| Exercise instructions |
Working from the top of the records below, reproduce each line exactly, ending once you have written the line containing "STEPPER1 pin IN1: 10 -> 5".

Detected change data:
☆ ☆ ☆

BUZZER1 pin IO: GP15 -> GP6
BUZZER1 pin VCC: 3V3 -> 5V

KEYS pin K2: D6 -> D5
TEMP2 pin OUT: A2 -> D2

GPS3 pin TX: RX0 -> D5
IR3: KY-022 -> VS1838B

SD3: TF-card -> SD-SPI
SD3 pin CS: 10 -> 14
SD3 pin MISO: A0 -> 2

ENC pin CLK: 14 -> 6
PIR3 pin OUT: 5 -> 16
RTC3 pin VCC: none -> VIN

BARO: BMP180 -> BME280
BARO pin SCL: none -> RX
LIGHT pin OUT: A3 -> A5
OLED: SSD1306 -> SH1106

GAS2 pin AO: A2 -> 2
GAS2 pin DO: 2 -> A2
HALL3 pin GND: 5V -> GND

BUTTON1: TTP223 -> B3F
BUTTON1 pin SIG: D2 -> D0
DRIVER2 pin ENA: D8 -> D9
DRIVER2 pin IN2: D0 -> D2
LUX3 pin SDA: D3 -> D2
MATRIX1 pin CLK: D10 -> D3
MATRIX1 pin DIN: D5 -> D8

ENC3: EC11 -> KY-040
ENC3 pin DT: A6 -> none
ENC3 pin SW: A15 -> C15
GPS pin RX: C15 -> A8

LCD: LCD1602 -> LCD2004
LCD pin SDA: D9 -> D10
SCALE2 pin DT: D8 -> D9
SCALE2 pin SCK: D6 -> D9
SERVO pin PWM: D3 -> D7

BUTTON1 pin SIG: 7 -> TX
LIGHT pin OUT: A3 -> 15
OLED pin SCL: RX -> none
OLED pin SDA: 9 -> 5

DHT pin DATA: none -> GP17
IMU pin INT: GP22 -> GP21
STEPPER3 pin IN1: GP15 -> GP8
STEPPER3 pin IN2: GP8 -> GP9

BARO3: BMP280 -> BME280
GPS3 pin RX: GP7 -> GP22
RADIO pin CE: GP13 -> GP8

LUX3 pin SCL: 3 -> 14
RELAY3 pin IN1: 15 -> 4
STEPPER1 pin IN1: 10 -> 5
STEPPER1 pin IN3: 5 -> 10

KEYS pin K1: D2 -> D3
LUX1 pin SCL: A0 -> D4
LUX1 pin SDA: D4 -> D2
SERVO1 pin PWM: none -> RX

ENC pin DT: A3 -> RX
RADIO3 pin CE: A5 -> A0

☆ ☆ ☆

| Answer area |
BUZZER1 pin IO: GP15 -> GP6
BUZZER1 pin VCC: 3V3 -> 5V

KEYS pin K2: D6 -> D5
TEMP2 pin OUT: A2 -> D2

GPS3 pin TX: RX0 -> D5
IR3: KY-022 -> VS1838B

SD3: TF-card -> SD-SPI
SD3 pin CS: 10 -> 14
SD3 pin MISO: A0 -> 2

ENC pin CLK: 14 -> 6
PIR3 pin OUT: 5 -> 16
RTC3 pin VCC: none -> VIN

BARO: BMP180 -> BME280
BARO pin SCL: none -> RX
LIGHT pin OUT: A3 -> A5
OLED: SSD1306 -> SH1106

GAS2 pin AO: A2 -> 2
GAS2 pin DO: 2 -> A2
HALL3 pin GND: 5V -> GND

BUTTON1: TTP223 -> B3F
BUTTON1 pin SIG: D2 -> D0
DRIVER2 pin ENA: D8 -> D9
DRIVER2 pin IN2: D0 -> D2
LUX3 pin SDA: D3 -> D2
MATRIX1 pin CLK: D10 -> D3
MATRIX1 pin DIN: D5 -> D8

ENC3: EC11 -> KY-040
ENC3 pin DT: A6 -> none
ENC3 pin SW: A15 -> C15
GPS pin RX: C15 -> A8

LCD: LCD1602 -> LCD2004
LCD pin SDA: D9 -> D10
SCALE2 pin DT: D8 -> D9
SCALE2 pin SCK: D6 -> D9
SERVO pin PWM: D3 -> D7

BUTTON1 pin SIG: 7 -> TX
LIGHT pin OUT: A3 -> 15
OLED pin SCL: RX -> none
OLED pin SDA: 9 -> 5

DHT pin DATA: none -> GP17
IMU pin INT: GP22 -> GP21
STEPPER3 pin IN1: GP15 -> GP8
STEPPER3 pin IN2: GP8 -> GP9

BARO3: BMP280 -> BME280
GPS3 pin RX: GP7 -> GP22
RADIO pin CE: GP13 -> GP8

LUX3 pin SCL: 3 -> 14
RELAY3 pin IN1: 15 -> 4
STEPPER1 pin IN1: 10 -> 5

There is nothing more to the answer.